# Work to complete:
Transcribe the whole listing precisely, leaving nothing out.

# Exercise data:
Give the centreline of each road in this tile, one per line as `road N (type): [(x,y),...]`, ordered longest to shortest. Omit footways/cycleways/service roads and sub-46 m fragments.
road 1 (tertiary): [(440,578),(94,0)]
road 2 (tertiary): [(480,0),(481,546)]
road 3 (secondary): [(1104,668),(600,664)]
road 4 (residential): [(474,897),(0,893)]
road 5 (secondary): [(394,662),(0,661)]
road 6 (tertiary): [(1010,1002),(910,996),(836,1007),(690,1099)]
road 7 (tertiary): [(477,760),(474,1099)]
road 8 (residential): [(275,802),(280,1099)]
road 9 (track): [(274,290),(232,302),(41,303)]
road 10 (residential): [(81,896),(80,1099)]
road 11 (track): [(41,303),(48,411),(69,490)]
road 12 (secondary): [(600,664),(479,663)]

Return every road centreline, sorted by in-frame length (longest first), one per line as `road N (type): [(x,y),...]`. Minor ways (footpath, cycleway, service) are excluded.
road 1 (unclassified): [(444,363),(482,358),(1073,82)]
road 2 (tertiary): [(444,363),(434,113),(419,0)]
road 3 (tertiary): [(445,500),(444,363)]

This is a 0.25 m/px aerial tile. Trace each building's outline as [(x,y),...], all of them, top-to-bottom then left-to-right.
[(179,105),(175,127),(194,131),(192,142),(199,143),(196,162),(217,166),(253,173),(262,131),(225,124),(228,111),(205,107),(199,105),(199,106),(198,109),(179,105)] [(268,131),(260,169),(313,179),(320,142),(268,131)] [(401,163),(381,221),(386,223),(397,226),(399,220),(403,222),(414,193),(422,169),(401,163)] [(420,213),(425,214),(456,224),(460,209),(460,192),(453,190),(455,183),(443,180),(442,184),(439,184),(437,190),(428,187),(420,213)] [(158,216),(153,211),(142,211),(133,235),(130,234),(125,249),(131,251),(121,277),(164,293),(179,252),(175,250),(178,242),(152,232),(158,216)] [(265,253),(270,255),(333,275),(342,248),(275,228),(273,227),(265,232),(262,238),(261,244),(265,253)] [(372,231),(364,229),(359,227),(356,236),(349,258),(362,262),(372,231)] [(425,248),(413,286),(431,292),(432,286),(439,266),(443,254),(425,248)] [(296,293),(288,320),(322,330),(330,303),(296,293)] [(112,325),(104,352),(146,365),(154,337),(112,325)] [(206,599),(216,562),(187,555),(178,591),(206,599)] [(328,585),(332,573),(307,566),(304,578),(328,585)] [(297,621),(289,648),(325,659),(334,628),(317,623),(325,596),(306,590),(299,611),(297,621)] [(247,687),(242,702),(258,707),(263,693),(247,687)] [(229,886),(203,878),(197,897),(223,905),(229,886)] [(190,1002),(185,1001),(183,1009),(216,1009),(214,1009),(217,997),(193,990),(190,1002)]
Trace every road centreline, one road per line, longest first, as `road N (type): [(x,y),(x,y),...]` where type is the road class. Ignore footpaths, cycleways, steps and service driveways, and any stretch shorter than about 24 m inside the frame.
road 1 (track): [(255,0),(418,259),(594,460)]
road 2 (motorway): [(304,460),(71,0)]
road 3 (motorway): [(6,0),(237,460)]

# Solution for this problem:
Give the centreline of each road in this tile, one per line as `road N (type): [(x,y),...]`, ordered longest to shortest. Omit footways/cycleways/service roads and sub-46 m fragments.
road 1 (tertiary): [(440,578),(94,0)]
road 2 (tertiary): [(480,0),(481,546)]
road 3 (secondary): [(1104,668),(600,664)]
road 4 (residential): [(474,897),(0,893)]
road 5 (secondary): [(394,662),(0,661)]
road 6 (tertiary): [(1010,1002),(910,996),(836,1007),(690,1099)]
road 7 (tertiary): [(477,760),(474,1099)]
road 8 (residential): [(275,802),(280,1099)]
road 9 (track): [(274,290),(232,302),(41,303)]
road 10 (residential): [(81,896),(80,1099)]
road 11 (track): [(41,303),(48,411),(69,490)]
road 12 (secondary): [(600,664),(479,663)]

Return every road centreline, sorted by in-frame length (longest first), one per line as `road N (type): [(x,y),...]`. Minor ways (footpath, cycleway, service) are excluded.
road 1 (unclassified): [(444,363),(482,358),(1073,82)]
road 2 (tertiary): [(444,363),(434,113),(419,0)]
road 3 (tertiary): [(445,500),(444,363)]

This is a 0.25 m/px aerial tile. Trace each building's outline as [(x,y),...], all of them, top-to-bottom then left-to-right.
[(179,105),(175,127),(194,131),(192,142),(199,143),(196,162),(217,166),(253,173),(262,131),(225,124),(228,111),(205,107),(199,105),(199,106),(198,109),(179,105)] [(268,131),(260,169),(313,179),(320,142),(268,131)] [(401,163),(381,221),(386,223),(397,226),(399,220),(403,222),(414,193),(422,169),(401,163)] [(420,213),(425,214),(456,224),(460,209),(460,192),(453,190),(455,183),(443,180),(442,184),(439,184),(437,190),(428,187),(420,213)] [(158,216),(153,211),(142,211),(133,235),(130,234),(125,249),(131,251),(121,277),(164,293),(179,252),(175,250),(178,242),(152,232),(158,216)] [(265,253),(270,255),(333,275),(342,248),(275,228),(273,227),(265,232),(262,238),(261,244),(265,253)] [(372,231),(364,229),(359,227),(356,236),(349,258),(362,262),(372,231)] [(425,248),(413,286),(431,292),(432,286),(439,266),(443,254),(425,248)] [(296,293),(288,320),(322,330),(330,303),(296,293)] [(112,325),(104,352),(146,365),(154,337),(112,325)] [(206,599),(216,562),(187,555),(178,591),(206,599)] [(328,585),(332,573),(307,566),(304,578),(328,585)] [(297,621),(289,648),(325,659),(334,628),(317,623),(325,596),(306,590),(299,611),(297,621)] [(247,687),(242,702),(258,707),(263,693),(247,687)] [(229,886),(203,878),(197,897),(223,905),(229,886)] [(190,1002),(185,1001),(183,1009),(216,1009),(214,1009),(217,997),(193,990),(190,1002)]
Trace every road centreline, one road per line, longest first, as `road N (type): [(x,y),(x,y),...]` where type is the road class. Ignore footpaths, cycleways, steps and service driveways, and any stretch shorter than about 24 m inside the frame.
road 1 (track): [(255,0),(418,259),(594,460)]
road 2 (motorway): [(304,460),(71,0)]
road 3 (motorway): [(6,0),(237,460)]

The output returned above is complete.